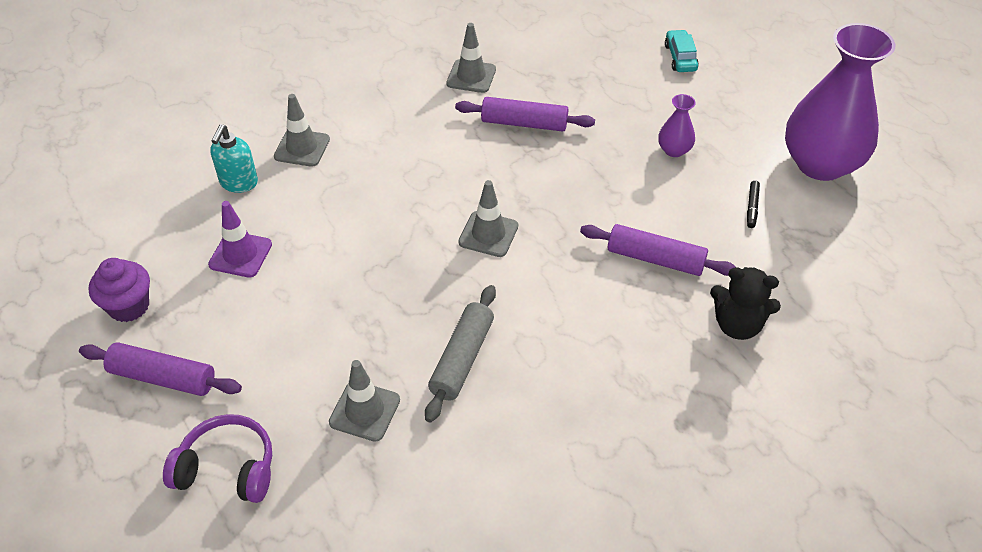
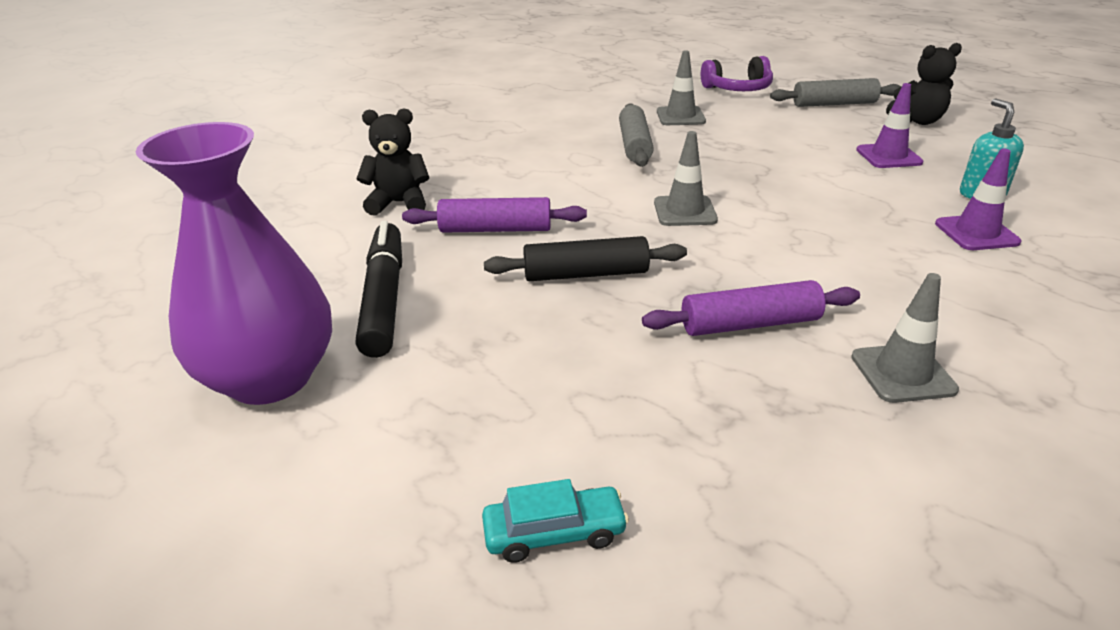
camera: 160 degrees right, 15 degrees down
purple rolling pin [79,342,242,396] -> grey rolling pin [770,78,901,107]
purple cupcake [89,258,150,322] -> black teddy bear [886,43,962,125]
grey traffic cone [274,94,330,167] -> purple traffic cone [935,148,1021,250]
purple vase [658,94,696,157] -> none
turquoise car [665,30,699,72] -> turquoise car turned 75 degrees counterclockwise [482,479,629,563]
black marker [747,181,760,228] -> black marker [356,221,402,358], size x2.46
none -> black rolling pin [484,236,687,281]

______________________________

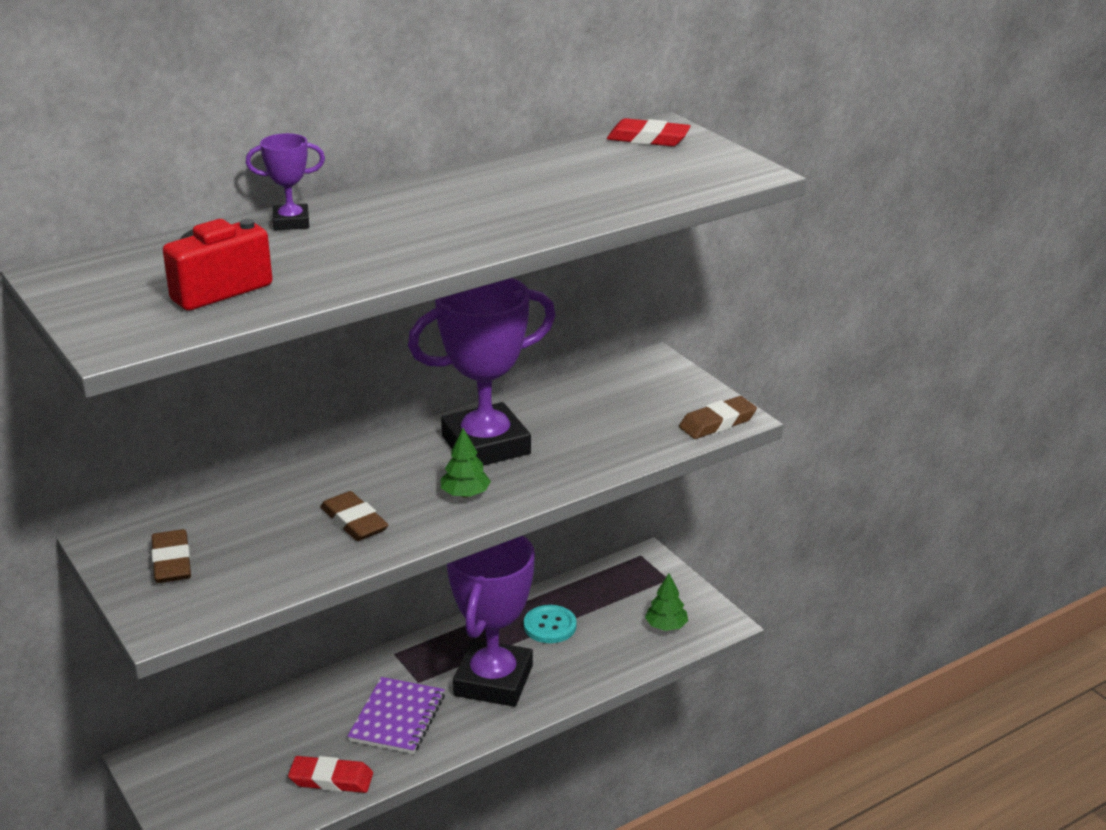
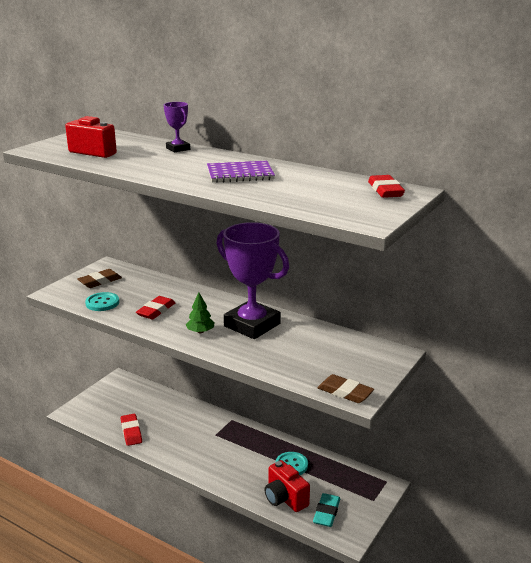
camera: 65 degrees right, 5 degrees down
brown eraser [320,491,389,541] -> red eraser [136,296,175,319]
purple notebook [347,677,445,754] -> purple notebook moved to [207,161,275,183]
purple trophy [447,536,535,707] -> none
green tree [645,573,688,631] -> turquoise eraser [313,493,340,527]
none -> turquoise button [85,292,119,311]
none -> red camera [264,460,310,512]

______________________________

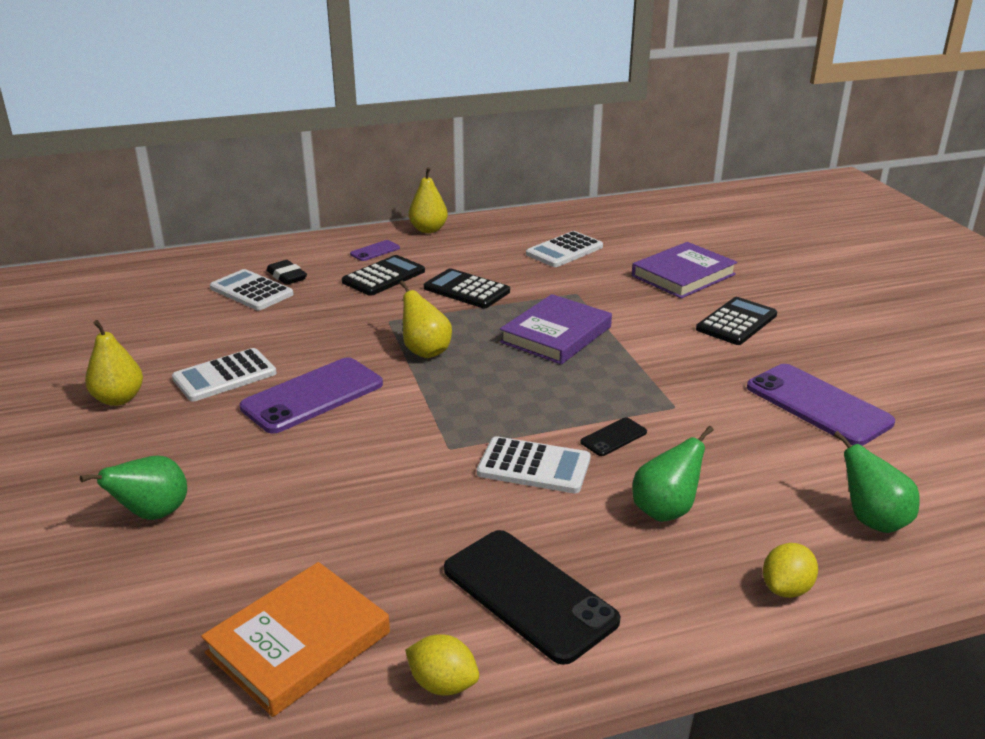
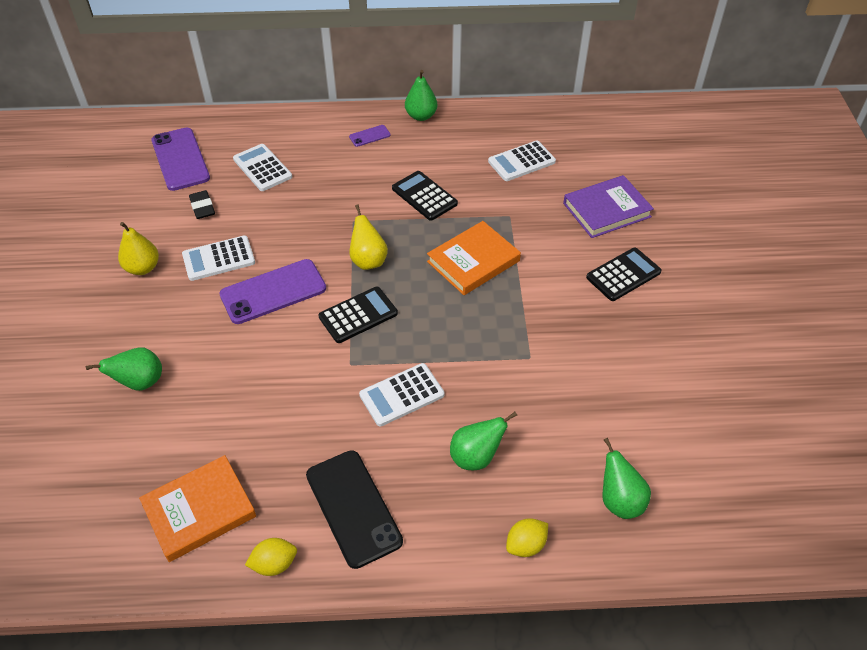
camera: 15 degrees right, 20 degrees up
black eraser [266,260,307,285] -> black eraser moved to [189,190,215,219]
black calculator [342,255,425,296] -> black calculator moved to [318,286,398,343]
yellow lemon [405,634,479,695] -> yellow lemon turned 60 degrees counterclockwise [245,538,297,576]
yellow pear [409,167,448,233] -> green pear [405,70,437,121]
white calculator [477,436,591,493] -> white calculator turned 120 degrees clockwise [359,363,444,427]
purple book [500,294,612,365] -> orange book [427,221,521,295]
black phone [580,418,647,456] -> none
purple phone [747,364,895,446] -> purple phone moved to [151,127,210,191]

______________________________

■ **What is needed**: The word to find is "none". Copy every line of the records that holds it.

■ **Exercise output**:
purple vase [658,94,696,157] -> none
none -> black rolling pin [484,236,687,281]
purple trophy [447,536,535,707] -> none
none -> turquoise button [85,292,119,311]
none -> red camera [264,460,310,512]
black phone [580,418,647,456] -> none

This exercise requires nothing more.